**Assigned task**
Every line in the data below from the one containing "[333,588,429,613]" down to the one containing "[822,435,905,524] (first image)", both included, must be retyped exactly; no other line is to appear.

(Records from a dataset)
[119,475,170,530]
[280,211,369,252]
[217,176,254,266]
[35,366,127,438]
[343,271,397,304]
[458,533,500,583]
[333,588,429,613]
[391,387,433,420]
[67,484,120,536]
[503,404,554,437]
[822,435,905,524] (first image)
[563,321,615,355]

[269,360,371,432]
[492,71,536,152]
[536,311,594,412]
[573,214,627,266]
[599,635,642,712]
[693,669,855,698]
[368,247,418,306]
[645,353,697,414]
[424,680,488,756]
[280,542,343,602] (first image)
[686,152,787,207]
==
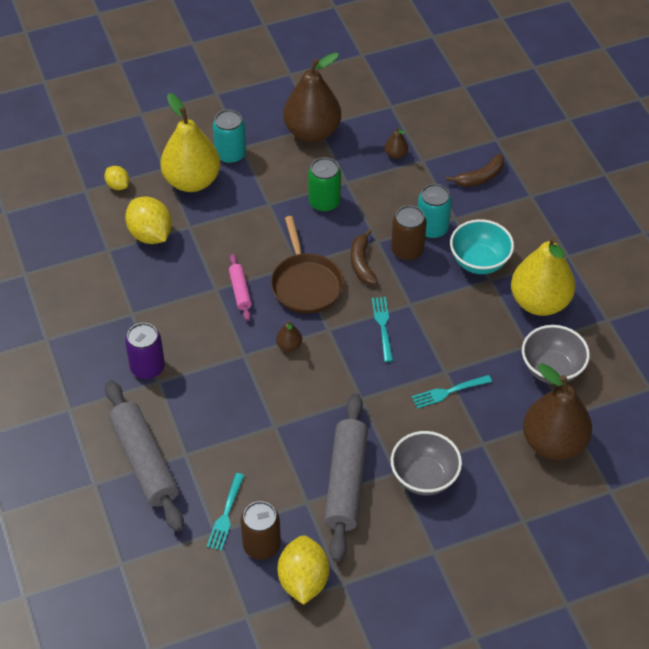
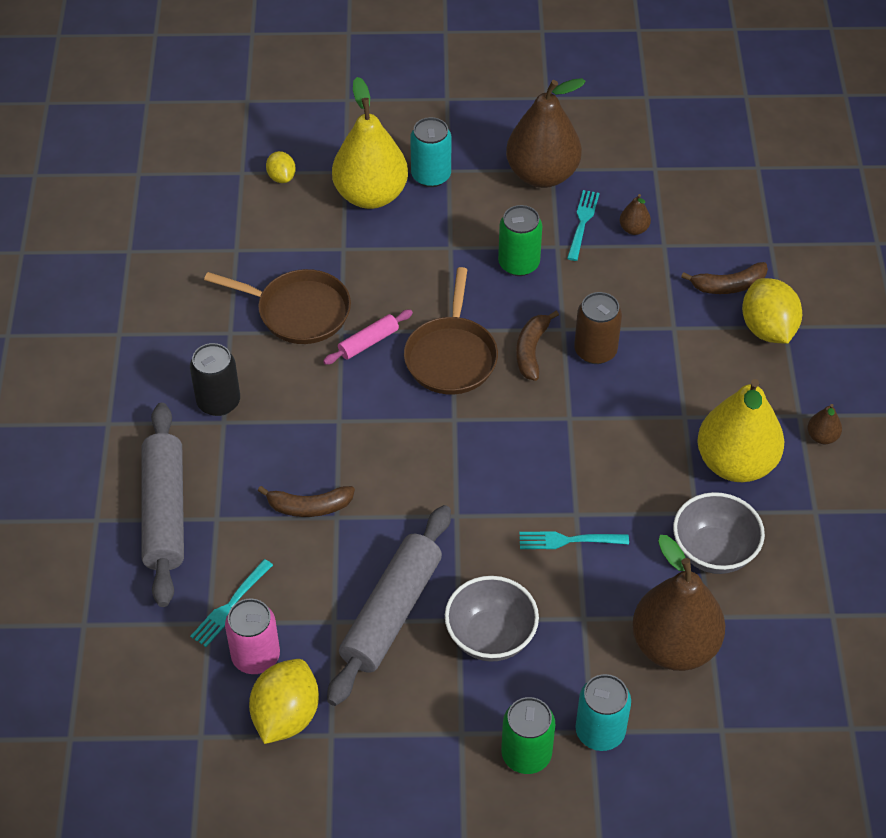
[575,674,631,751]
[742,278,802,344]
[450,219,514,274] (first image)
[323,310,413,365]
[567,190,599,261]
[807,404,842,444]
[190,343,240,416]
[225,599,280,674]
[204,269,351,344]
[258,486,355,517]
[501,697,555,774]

**Response for this exercise**
[333,588,429,613]
[391,387,433,420]
[67,484,120,536]
[503,404,554,437]
[822,435,905,524] (first image)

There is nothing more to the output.